DATASET CONTENT
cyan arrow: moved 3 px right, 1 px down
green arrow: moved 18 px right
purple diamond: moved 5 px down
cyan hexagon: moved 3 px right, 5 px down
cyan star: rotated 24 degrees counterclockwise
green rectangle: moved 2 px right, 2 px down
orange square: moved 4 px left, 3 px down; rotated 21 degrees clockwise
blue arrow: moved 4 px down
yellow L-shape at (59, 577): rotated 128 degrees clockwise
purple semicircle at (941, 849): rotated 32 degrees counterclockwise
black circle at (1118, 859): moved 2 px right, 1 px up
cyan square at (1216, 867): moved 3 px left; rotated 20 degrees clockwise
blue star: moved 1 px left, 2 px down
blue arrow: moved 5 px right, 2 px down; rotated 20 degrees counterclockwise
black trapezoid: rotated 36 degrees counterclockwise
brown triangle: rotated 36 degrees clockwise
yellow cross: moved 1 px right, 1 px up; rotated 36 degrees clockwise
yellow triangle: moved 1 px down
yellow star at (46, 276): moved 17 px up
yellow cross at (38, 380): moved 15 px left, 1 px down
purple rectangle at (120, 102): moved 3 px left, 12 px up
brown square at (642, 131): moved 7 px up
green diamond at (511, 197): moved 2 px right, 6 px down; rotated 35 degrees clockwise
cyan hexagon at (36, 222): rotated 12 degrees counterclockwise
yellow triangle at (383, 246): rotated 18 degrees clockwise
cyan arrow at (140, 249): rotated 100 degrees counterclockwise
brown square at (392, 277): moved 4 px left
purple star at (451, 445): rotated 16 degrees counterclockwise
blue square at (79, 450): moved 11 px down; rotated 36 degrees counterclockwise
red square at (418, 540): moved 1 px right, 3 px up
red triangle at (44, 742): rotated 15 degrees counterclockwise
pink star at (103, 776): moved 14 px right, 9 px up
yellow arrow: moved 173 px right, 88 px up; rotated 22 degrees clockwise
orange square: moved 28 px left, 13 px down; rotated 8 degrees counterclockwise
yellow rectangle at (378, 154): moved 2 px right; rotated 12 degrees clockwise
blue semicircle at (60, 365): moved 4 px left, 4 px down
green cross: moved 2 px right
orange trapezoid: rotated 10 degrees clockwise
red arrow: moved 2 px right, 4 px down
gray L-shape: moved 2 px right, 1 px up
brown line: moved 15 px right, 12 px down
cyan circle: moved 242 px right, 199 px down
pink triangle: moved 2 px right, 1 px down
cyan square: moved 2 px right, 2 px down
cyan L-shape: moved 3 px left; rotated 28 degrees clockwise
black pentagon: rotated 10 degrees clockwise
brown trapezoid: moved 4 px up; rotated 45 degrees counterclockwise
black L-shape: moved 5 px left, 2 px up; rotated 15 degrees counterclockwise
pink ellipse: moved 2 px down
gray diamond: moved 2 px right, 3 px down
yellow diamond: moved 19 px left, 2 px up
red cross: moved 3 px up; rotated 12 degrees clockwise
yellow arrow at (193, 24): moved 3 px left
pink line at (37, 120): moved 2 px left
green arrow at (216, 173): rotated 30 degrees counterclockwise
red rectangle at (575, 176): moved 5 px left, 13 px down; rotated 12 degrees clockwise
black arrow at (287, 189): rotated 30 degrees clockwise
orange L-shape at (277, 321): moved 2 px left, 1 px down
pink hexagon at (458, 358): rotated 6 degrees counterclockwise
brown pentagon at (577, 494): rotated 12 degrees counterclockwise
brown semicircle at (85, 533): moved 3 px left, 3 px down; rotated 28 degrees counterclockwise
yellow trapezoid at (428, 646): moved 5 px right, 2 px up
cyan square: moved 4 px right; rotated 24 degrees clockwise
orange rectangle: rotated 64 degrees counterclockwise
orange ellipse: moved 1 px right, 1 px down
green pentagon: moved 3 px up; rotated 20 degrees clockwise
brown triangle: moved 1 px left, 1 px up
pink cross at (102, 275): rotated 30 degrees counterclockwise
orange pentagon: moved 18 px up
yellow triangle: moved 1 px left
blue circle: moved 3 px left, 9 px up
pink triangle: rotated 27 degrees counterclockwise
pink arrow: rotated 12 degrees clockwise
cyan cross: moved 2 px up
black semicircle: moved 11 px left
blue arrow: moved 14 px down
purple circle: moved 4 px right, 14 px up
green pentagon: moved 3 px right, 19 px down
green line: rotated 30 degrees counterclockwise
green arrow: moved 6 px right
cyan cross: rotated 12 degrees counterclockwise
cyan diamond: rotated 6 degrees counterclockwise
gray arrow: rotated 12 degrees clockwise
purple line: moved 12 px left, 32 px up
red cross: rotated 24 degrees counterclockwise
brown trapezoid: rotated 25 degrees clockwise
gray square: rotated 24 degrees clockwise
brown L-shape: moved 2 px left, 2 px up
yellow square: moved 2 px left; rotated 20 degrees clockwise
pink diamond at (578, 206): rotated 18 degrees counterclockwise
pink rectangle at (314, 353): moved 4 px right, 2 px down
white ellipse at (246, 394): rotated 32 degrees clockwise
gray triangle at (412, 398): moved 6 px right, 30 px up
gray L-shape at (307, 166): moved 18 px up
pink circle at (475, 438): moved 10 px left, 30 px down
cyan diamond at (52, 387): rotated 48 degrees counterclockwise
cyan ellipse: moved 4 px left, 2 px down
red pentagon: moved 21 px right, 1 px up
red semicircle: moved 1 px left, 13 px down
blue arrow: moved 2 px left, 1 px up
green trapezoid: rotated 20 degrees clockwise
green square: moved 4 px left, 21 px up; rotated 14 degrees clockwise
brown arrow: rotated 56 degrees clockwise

WHAT IS REQUIRED
Wherever the line holding "purple diamond: moved 5 px down" falls in the entries above, copy exactly from it through the line holding "red square at", inclusive, and add nothing.

SOLUTION BELOW
purple diamond: moved 5 px down
cyan hexagon: moved 3 px right, 5 px down
cyan star: rotated 24 degrees counterclockwise
green rectangle: moved 2 px right, 2 px down
orange square: moved 4 px left, 3 px down; rotated 21 degrees clockwise
blue arrow: moved 4 px down
yellow L-shape at (59, 577): rotated 128 degrees clockwise
purple semicircle at (941, 849): rotated 32 degrees counterclockwise
black circle at (1118, 859): moved 2 px right, 1 px up
cyan square at (1216, 867): moved 3 px left; rotated 20 degrees clockwise
blue star: moved 1 px left, 2 px down
blue arrow: moved 5 px right, 2 px down; rotated 20 degrees counterclockwise
black trapezoid: rotated 36 degrees counterclockwise
brown triangle: rotated 36 degrees clockwise
yellow cross: moved 1 px right, 1 px up; rotated 36 degrees clockwise
yellow triangle: moved 1 px down
yellow star at (46, 276): moved 17 px up
yellow cross at (38, 380): moved 15 px left, 1 px down
purple rectangle at (120, 102): moved 3 px left, 12 px up
brown square at (642, 131): moved 7 px up
green diamond at (511, 197): moved 2 px right, 6 px down; rotated 35 degrees clockwise
cyan hexagon at (36, 222): rotated 12 degrees counterclockwise
yellow triangle at (383, 246): rotated 18 degrees clockwise
cyan arrow at (140, 249): rotated 100 degrees counterclockwise
brown square at (392, 277): moved 4 px left
purple star at (451, 445): rotated 16 degrees counterclockwise
blue square at (79, 450): moved 11 px down; rotated 36 degrees counterclockwise
red square at (418, 540): moved 1 px right, 3 px up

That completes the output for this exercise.